**Your instructions**
Copy out the listing from the line with "Answer: (C)" to the line with "Question: Is plaid", both included, without changing anything.

**Source material**
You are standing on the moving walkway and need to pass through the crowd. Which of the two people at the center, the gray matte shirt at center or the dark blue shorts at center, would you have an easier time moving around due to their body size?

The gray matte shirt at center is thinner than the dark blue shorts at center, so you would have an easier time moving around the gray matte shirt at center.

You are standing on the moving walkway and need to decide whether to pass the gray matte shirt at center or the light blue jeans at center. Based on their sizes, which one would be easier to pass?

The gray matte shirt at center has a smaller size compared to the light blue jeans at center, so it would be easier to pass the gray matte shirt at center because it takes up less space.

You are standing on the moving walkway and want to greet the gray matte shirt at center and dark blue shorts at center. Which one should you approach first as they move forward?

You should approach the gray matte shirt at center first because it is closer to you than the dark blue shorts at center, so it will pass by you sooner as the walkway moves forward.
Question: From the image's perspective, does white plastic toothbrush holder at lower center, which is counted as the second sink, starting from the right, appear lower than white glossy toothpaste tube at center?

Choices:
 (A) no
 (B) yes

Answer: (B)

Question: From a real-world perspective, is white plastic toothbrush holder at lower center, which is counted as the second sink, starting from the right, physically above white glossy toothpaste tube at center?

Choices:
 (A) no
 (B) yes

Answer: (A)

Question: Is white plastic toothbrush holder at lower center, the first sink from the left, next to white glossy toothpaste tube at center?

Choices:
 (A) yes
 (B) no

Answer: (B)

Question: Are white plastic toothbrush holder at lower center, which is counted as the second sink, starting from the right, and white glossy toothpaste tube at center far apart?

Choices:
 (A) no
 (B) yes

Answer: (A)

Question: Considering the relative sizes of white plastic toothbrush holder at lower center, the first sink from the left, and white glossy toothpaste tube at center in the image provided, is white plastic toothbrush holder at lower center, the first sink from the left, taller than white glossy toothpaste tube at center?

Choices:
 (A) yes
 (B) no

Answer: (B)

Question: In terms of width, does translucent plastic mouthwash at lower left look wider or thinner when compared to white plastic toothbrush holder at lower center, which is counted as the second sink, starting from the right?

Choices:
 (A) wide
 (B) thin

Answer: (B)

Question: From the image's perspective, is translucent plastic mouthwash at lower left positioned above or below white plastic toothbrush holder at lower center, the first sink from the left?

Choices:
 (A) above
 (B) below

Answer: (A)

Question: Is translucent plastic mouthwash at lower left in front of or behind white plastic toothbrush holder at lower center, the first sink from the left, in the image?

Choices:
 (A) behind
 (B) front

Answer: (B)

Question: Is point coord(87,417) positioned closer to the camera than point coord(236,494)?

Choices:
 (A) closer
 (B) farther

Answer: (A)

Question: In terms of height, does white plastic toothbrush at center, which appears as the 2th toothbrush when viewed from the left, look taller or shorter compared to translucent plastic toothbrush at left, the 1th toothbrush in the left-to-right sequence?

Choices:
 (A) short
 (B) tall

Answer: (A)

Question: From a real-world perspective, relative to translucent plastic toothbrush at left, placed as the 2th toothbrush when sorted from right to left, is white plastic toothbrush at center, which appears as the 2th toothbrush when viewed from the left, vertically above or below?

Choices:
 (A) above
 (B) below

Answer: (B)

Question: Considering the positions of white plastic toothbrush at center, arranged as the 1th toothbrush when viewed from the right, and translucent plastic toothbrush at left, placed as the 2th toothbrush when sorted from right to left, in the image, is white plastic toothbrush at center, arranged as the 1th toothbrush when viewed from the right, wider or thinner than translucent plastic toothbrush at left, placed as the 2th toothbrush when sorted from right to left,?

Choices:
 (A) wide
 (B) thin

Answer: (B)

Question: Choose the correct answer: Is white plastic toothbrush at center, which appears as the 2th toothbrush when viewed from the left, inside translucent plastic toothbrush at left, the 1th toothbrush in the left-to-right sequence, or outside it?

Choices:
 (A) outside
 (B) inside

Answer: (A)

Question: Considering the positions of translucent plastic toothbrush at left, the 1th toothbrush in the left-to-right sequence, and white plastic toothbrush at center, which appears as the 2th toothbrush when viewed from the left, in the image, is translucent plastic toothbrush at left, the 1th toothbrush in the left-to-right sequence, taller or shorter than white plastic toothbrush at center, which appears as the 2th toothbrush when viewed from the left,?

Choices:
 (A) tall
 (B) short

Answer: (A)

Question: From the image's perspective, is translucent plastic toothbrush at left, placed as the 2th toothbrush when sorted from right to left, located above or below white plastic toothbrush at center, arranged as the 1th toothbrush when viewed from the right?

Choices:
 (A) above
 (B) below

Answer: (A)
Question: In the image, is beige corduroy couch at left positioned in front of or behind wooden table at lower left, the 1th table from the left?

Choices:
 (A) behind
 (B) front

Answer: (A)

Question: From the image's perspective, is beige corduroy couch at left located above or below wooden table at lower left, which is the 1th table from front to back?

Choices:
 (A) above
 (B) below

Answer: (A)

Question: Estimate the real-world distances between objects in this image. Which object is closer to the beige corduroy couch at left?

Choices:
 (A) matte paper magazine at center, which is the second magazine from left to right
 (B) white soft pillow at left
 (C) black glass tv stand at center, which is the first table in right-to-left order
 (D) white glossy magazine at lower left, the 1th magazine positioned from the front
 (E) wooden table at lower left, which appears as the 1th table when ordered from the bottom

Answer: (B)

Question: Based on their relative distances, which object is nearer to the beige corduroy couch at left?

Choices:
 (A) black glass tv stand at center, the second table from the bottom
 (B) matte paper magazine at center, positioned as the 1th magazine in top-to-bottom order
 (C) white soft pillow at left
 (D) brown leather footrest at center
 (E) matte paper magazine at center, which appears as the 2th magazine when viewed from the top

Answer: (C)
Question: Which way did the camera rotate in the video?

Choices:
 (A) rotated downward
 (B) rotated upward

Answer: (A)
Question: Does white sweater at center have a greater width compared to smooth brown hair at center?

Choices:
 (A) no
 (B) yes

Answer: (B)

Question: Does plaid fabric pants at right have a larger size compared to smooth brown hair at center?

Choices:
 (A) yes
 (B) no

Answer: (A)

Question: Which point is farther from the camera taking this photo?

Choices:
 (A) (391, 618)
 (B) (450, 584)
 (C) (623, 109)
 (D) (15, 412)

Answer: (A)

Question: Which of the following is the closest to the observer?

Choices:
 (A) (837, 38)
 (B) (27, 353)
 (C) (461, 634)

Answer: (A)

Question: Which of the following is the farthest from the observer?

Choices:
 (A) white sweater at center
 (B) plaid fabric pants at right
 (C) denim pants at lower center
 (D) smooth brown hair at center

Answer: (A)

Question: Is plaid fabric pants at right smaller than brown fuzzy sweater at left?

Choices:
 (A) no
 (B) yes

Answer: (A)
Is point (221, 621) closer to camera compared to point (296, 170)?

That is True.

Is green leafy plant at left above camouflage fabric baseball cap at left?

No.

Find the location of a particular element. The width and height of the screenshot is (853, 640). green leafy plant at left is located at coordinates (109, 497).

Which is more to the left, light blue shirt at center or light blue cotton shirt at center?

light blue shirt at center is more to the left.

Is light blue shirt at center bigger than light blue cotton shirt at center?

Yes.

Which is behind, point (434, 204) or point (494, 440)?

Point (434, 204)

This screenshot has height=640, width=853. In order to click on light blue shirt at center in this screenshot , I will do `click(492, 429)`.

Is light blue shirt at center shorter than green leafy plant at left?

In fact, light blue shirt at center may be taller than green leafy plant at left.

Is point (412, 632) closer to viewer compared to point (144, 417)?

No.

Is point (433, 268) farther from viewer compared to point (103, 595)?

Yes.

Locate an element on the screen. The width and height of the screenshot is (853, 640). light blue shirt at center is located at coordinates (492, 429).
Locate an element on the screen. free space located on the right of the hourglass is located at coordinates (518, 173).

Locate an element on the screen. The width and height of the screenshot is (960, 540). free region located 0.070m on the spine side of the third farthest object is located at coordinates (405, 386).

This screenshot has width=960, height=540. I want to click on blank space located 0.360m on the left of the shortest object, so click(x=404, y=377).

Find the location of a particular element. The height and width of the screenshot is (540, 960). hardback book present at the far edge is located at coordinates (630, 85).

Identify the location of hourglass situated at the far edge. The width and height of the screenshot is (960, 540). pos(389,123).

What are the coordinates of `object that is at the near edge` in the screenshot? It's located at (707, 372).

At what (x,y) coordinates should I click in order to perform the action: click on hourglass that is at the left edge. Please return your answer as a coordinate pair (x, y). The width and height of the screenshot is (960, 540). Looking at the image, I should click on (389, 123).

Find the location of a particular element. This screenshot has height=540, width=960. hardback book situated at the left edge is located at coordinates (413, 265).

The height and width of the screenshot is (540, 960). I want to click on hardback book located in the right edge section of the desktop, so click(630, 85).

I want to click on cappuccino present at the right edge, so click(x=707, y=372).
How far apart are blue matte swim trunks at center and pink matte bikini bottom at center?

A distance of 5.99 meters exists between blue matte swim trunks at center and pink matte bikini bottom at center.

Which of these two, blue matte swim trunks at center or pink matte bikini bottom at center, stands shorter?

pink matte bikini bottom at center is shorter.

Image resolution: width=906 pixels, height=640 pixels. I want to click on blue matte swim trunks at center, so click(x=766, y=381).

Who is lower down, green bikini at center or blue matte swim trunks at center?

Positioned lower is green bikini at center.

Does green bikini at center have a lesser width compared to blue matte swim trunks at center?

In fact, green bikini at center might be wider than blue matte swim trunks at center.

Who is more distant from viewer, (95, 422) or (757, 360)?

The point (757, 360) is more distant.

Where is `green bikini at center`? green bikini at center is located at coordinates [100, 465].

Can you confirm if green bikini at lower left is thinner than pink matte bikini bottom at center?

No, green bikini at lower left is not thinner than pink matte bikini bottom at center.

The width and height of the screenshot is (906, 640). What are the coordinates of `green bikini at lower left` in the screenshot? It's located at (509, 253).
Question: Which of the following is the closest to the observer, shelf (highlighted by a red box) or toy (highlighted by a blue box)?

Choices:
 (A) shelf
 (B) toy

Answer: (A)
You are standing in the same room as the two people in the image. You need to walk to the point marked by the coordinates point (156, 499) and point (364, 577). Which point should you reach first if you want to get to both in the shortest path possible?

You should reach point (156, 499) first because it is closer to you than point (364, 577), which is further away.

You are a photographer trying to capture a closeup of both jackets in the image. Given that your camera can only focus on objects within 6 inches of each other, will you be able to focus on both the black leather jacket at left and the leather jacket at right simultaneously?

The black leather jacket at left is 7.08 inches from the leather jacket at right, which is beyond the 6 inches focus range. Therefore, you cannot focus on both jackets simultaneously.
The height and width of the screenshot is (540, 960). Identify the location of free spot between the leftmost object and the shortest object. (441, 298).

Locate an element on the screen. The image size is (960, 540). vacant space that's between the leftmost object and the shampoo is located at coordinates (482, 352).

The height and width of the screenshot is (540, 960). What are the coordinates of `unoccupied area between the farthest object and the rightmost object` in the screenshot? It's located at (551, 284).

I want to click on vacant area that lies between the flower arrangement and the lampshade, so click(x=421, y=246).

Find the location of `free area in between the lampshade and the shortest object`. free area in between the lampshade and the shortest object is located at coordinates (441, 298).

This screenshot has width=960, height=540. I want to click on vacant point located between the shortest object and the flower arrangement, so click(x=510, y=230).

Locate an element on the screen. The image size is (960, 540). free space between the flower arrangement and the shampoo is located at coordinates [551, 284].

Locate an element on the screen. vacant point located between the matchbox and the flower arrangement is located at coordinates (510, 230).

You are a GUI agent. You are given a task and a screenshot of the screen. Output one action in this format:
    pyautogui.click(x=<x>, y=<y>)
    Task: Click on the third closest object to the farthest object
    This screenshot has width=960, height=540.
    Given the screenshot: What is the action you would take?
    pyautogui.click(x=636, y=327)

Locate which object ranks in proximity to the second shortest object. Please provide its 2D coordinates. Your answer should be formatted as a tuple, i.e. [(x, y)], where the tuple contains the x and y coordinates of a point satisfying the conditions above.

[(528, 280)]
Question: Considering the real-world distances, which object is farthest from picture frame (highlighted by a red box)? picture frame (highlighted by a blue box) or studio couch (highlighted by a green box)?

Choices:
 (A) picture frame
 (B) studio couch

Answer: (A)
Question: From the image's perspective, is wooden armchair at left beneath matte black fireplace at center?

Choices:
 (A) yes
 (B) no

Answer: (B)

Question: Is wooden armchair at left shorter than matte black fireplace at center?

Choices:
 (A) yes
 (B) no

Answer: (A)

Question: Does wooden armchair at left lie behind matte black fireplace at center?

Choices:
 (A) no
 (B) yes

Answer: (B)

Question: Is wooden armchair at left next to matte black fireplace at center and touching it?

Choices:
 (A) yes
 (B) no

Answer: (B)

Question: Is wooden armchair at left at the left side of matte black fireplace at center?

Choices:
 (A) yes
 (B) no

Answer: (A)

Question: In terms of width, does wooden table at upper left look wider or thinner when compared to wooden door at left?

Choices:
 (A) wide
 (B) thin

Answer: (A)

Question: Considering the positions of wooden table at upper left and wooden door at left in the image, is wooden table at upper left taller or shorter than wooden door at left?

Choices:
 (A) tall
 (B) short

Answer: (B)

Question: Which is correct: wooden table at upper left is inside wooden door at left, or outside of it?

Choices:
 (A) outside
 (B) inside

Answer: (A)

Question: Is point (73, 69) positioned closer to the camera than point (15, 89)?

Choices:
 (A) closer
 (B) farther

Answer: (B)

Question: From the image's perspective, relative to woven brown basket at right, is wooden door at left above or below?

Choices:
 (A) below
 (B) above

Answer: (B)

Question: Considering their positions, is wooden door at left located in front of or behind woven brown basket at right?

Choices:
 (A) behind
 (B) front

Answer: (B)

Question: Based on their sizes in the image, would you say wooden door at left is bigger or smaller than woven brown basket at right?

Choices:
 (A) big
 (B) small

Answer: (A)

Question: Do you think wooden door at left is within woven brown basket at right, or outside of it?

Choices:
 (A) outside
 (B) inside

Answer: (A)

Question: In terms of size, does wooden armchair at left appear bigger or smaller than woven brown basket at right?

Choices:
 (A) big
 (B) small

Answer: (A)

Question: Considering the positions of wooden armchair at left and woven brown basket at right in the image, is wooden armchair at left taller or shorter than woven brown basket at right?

**Output of the task**
Answer: (C)
Question: Which way did the camera rotate in the video?

Choices:
 (A) rotated downward
 (B) rotated upward

Answer: (A)
Question: Does white sweater at center have a greater width compared to smooth brown hair at center?

Choices:
 (A) no
 (B) yes

Answer: (B)

Question: Does plaid fabric pants at right have a larger size compared to smooth brown hair at center?

Choices:
 (A) yes
 (B) no

Answer: (A)

Question: Which point is farther from the camera taking this photo?

Choices:
 (A) (391, 618)
 (B) (450, 584)
 (C) (623, 109)
 (D) (15, 412)

Answer: (A)

Question: Which of the following is the closest to the observer?

Choices:
 (A) (837, 38)
 (B) (27, 353)
 (C) (461, 634)

Answer: (A)

Question: Which of the following is the farthest from the observer?

Choices:
 (A) white sweater at center
 (B) plaid fabric pants at right
 (C) denim pants at lower center
 (D) smooth brown hair at center

Answer: (A)

Question: Is plaid fabric pants at right smaller than brown fuzzy sweater at left?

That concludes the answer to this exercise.